>>>

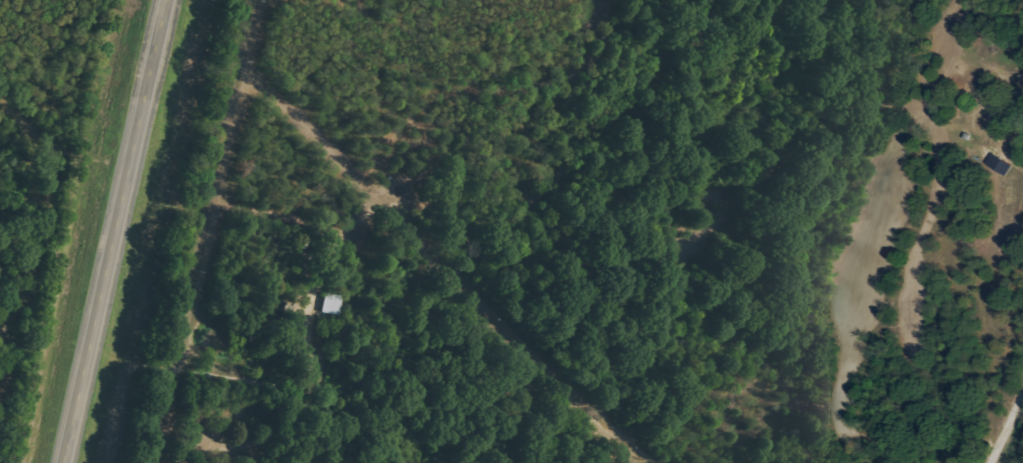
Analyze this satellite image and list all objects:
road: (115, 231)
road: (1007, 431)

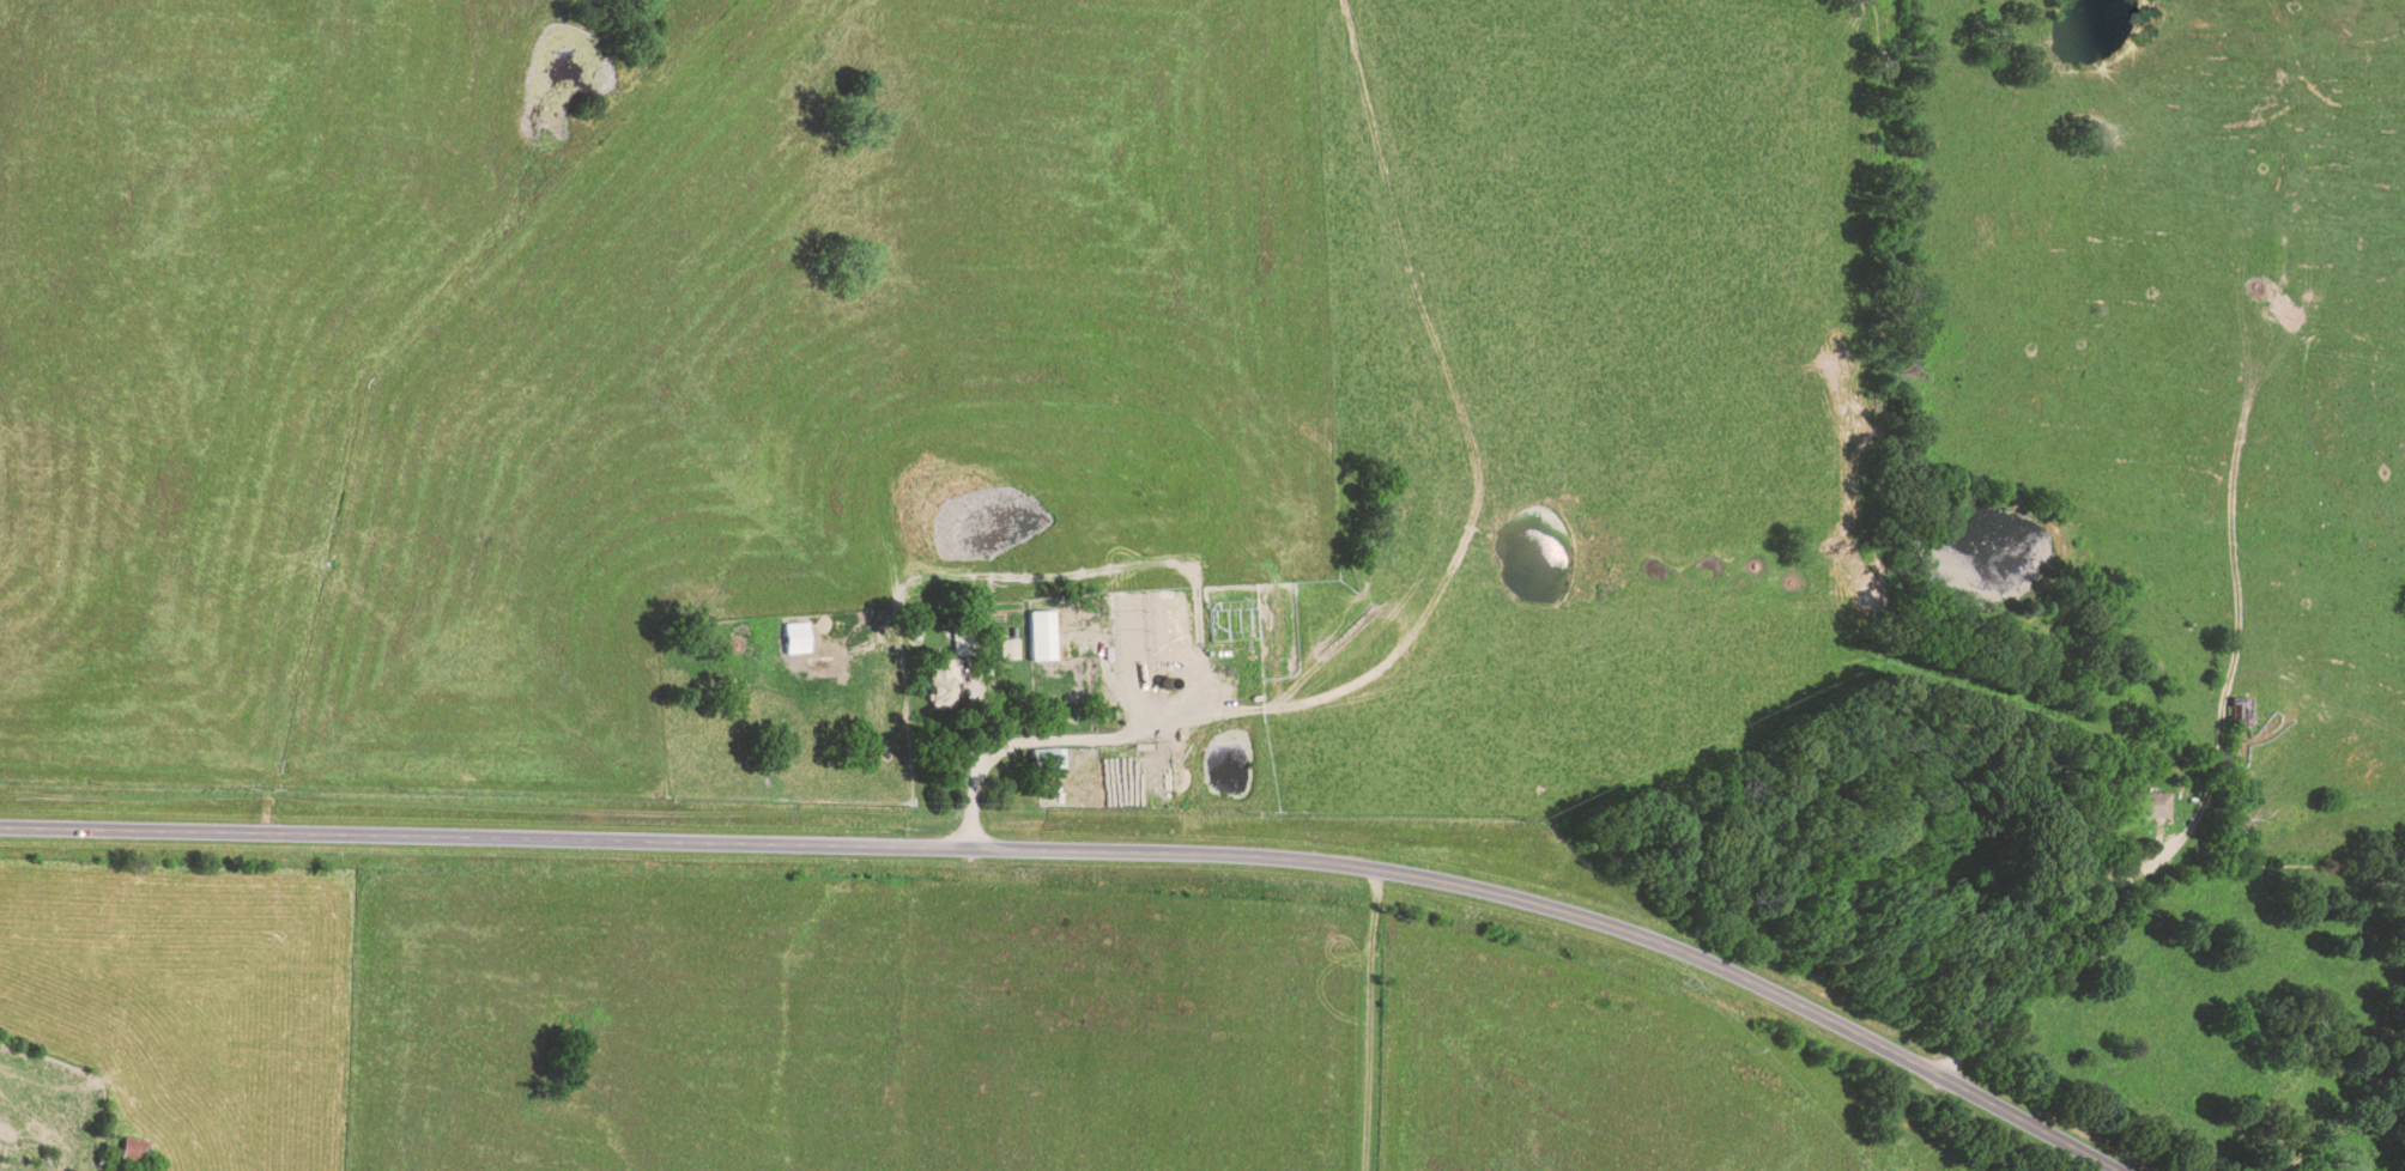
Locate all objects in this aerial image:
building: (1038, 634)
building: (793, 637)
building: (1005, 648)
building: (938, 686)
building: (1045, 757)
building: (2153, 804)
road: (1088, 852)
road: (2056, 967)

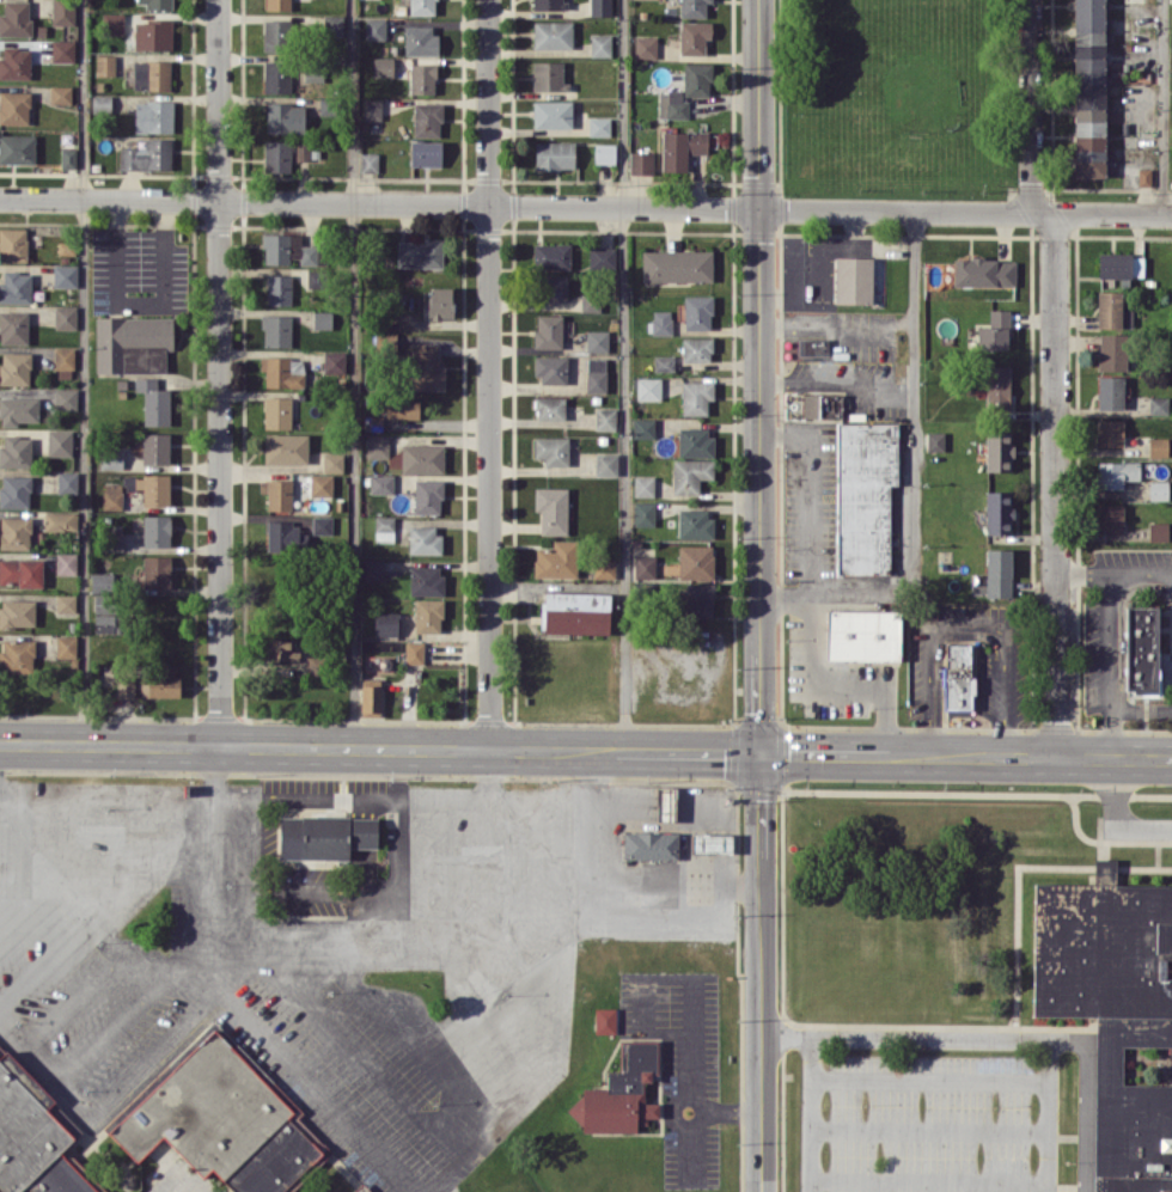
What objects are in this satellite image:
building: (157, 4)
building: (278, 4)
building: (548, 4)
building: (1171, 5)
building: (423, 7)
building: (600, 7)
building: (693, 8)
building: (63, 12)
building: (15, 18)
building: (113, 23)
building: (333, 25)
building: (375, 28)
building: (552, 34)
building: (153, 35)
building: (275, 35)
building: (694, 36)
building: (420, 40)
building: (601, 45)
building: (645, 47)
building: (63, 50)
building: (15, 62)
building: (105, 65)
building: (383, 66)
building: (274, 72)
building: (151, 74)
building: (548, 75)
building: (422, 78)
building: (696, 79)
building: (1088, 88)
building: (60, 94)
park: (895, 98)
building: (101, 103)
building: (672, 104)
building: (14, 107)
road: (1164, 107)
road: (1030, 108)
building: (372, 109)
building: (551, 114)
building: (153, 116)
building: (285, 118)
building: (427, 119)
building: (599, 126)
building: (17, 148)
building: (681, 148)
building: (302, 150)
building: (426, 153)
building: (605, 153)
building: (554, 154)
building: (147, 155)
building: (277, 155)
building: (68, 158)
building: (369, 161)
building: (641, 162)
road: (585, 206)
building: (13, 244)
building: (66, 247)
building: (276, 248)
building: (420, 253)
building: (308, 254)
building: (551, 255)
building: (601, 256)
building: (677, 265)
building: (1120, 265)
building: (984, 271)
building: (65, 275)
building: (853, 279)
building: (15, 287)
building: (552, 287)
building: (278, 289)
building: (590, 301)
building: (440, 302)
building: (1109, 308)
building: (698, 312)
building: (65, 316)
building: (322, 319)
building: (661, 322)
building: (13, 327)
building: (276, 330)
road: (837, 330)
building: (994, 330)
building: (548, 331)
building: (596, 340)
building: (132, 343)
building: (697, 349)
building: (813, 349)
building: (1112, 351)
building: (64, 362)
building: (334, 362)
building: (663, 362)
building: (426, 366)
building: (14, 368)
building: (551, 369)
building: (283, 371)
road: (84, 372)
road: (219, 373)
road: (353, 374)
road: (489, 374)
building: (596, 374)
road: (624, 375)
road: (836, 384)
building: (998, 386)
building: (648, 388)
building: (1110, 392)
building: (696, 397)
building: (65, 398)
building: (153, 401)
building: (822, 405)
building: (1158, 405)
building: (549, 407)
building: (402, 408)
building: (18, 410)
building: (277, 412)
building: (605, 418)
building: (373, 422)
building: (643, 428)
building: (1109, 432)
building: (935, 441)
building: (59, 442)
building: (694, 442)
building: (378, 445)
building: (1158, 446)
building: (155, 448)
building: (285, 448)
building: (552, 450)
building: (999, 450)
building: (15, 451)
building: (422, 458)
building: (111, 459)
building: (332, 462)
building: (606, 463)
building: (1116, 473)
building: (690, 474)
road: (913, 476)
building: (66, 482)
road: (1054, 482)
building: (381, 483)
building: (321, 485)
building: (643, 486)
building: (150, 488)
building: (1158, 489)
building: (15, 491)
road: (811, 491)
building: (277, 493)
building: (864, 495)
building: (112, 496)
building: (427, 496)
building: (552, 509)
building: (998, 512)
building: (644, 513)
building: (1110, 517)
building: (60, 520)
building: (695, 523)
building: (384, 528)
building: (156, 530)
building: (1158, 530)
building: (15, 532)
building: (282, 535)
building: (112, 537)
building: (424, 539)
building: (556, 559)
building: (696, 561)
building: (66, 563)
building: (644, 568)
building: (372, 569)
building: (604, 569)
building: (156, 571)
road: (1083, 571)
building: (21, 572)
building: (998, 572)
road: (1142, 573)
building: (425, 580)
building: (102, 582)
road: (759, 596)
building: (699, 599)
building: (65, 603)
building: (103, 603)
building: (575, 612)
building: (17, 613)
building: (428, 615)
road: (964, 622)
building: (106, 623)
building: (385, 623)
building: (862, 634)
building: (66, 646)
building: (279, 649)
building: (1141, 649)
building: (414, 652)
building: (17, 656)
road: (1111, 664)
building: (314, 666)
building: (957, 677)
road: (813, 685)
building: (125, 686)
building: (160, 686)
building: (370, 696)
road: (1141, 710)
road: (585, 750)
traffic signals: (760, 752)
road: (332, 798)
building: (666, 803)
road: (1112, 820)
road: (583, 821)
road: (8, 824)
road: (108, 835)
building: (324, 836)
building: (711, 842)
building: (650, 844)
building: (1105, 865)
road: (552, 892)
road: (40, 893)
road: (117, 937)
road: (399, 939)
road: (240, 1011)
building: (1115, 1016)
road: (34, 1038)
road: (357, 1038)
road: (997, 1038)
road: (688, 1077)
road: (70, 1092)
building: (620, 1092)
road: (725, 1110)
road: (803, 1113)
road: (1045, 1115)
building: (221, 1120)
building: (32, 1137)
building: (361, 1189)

<<<

### Instructions to follow
Give all the records again, exactly, without images.

### Output
Analyze this satellite image and list all objects:
road: (115, 231)
road: (1007, 431)

Locate all objects in this aerial image:
building: (1038, 634)
building: (793, 637)
building: (1005, 648)
building: (938, 686)
building: (1045, 757)
building: (2153, 804)
road: (1088, 852)
road: (2056, 967)

What objects are in this satellite image:
building: (157, 4)
building: (278, 4)
building: (548, 4)
building: (1171, 5)
building: (423, 7)
building: (600, 7)
building: (693, 8)
building: (63, 12)
building: (15, 18)
building: (113, 23)
building: (333, 25)
building: (375, 28)
building: (552, 34)
building: (153, 35)
building: (275, 35)
building: (694, 36)
building: (420, 40)
building: (601, 45)
building: (645, 47)
building: (63, 50)
building: (15, 62)
building: (105, 65)
building: (383, 66)
building: (274, 72)
building: (151, 74)
building: (548, 75)
building: (422, 78)
building: (696, 79)
building: (1088, 88)
building: (60, 94)
park: (895, 98)
building: (101, 103)
building: (672, 104)
building: (14, 107)
road: (1164, 107)
road: (1030, 108)
building: (372, 109)
building: (551, 114)
building: (153, 116)
building: (285, 118)
building: (427, 119)
building: (599, 126)
building: (17, 148)
building: (681, 148)
building: (302, 150)
building: (426, 153)
building: (605, 153)
building: (554, 154)
building: (147, 155)
building: (277, 155)
building: (68, 158)
building: (369, 161)
building: (641, 162)
road: (585, 206)
building: (13, 244)
building: (66, 247)
building: (276, 248)
building: (420, 253)
building: (308, 254)
building: (551, 255)
building: (601, 256)
building: (677, 265)
building: (1120, 265)
building: (984, 271)
building: (65, 275)
building: (853, 279)
building: (15, 287)
building: (552, 287)
building: (278, 289)
building: (590, 301)
building: (440, 302)
building: (1109, 308)
building: (698, 312)
building: (65, 316)
building: (322, 319)
building: (661, 322)
building: (13, 327)
building: (276, 330)
road: (837, 330)
building: (994, 330)
building: (548, 331)
building: (596, 340)
building: (132, 343)
building: (697, 349)
building: (813, 349)
building: (1112, 351)
building: (64, 362)
building: (334, 362)
building: (663, 362)
building: (426, 366)
building: (14, 368)
building: (551, 369)
building: (283, 371)
road: (84, 372)
road: (219, 373)
road: (353, 374)
road: (489, 374)
building: (596, 374)
road: (624, 375)
road: (836, 384)
building: (998, 386)
building: (648, 388)
building: (1110, 392)
building: (696, 397)
building: (65, 398)
building: (153, 401)
building: (822, 405)
building: (1158, 405)
building: (549, 407)
building: (402, 408)
building: (18, 410)
building: (277, 412)
building: (605, 418)
building: (373, 422)
building: (643, 428)
building: (1109, 432)
building: (935, 441)
building: (59, 442)
building: (694, 442)
building: (378, 445)
building: (1158, 446)
building: (155, 448)
building: (285, 448)
building: (552, 450)
building: (999, 450)
building: (15, 451)
building: (422, 458)
building: (111, 459)
building: (332, 462)
building: (606, 463)
building: (1116, 473)
building: (690, 474)
road: (913, 476)
building: (66, 482)
road: (1054, 482)
building: (381, 483)
building: (321, 485)
building: (643, 486)
building: (150, 488)
building: (1158, 489)
building: (15, 491)
road: (811, 491)
building: (277, 493)
building: (864, 495)
building: (112, 496)
building: (427, 496)
building: (552, 509)
building: (998, 512)
building: (644, 513)
building: (1110, 517)
building: (60, 520)
building: (695, 523)
building: (384, 528)
building: (156, 530)
building: (1158, 530)
building: (15, 532)
building: (282, 535)
building: (112, 537)
building: (424, 539)
building: (556, 559)
building: (696, 561)
building: (66, 563)
building: (644, 568)
building: (372, 569)
building: (604, 569)
building: (156, 571)
road: (1083, 571)
building: (21, 572)
building: (998, 572)
road: (1142, 573)
building: (425, 580)
building: (102, 582)
road: (759, 596)
building: (699, 599)
building: (65, 603)
building: (103, 603)
building: (575, 612)
building: (17, 613)
building: (428, 615)
road: (964, 622)
building: (106, 623)
building: (385, 623)
building: (862, 634)
building: (66, 646)
building: (279, 649)
building: (1141, 649)
building: (414, 652)
building: (17, 656)
road: (1111, 664)
building: (314, 666)
building: (957, 677)
road: (813, 685)
building: (125, 686)
building: (160, 686)
building: (370, 696)
road: (1141, 710)
road: (585, 750)
traffic signals: (760, 752)
road: (332, 798)
building: (666, 803)
road: (1112, 820)
road: (583, 821)
road: (8, 824)
road: (108, 835)
building: (324, 836)
building: (711, 842)
building: (650, 844)
building: (1105, 865)
road: (552, 892)
road: (40, 893)
road: (117, 937)
road: (399, 939)
road: (240, 1011)
building: (1115, 1016)
road: (34, 1038)
road: (357, 1038)
road: (997, 1038)
road: (688, 1077)
road: (70, 1092)
building: (620, 1092)
road: (725, 1110)
road: (803, 1113)
road: (1045, 1115)
building: (221, 1120)
building: (32, 1137)
building: (361, 1189)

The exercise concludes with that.